__Problem__. Filter the entries down to the lines holding "turquoise", then copy those lines.

=== Begin Enclosure ===

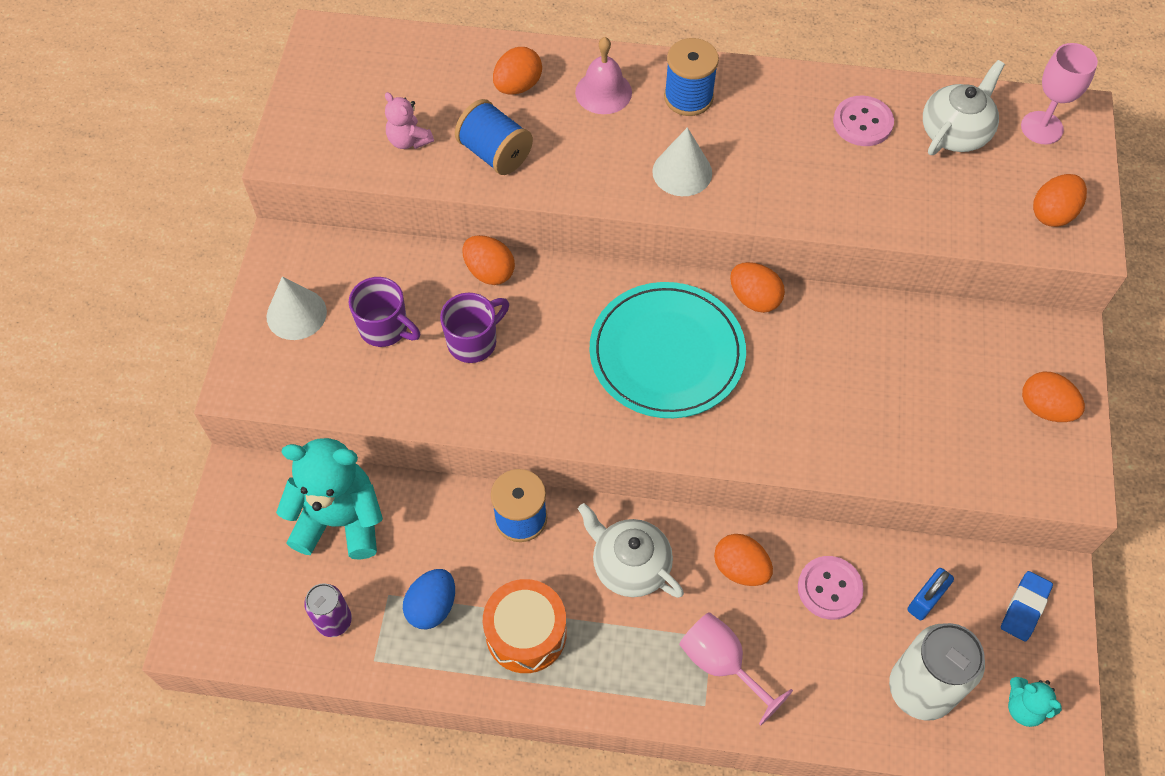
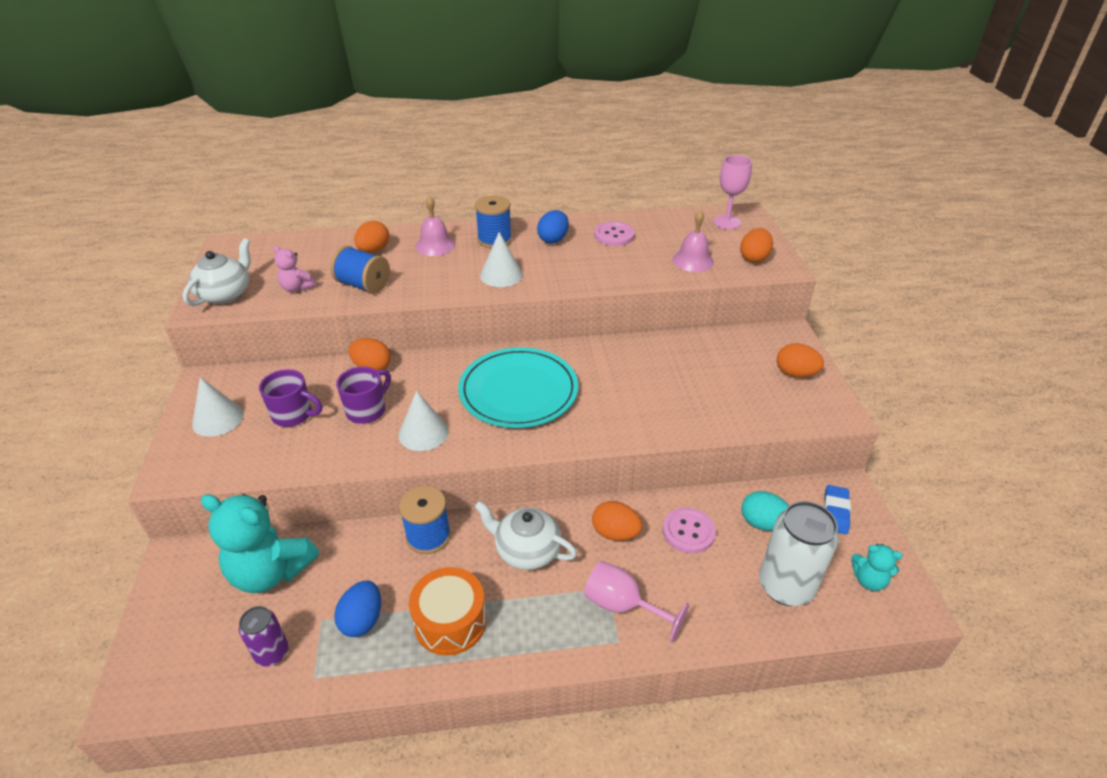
camera: 15 degrees left, 20 degrees down
turquoise teddy bear [276,438,383,560] -> turquoise teddy bear turned 150 degrees counterclockwise [201,494,319,593]
orange egg [730,262,785,313] -> none
blue padlock [907,568,954,620] -> turquoise egg [741,491,789,531]
white teapot [923,60,1005,155] -> white teapot moved to [183,238,251,306]
none -> white cone [399,391,449,451]
none -> blue egg [537,210,569,244]
none -> pink bell [672,210,714,272]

=== End Enclosure ===

__Your response__.
turquoise teddy bear [276,438,383,560] -> turquoise teddy bear turned 150 degrees counterclockwise [201,494,319,593]
blue padlock [907,568,954,620] -> turquoise egg [741,491,789,531]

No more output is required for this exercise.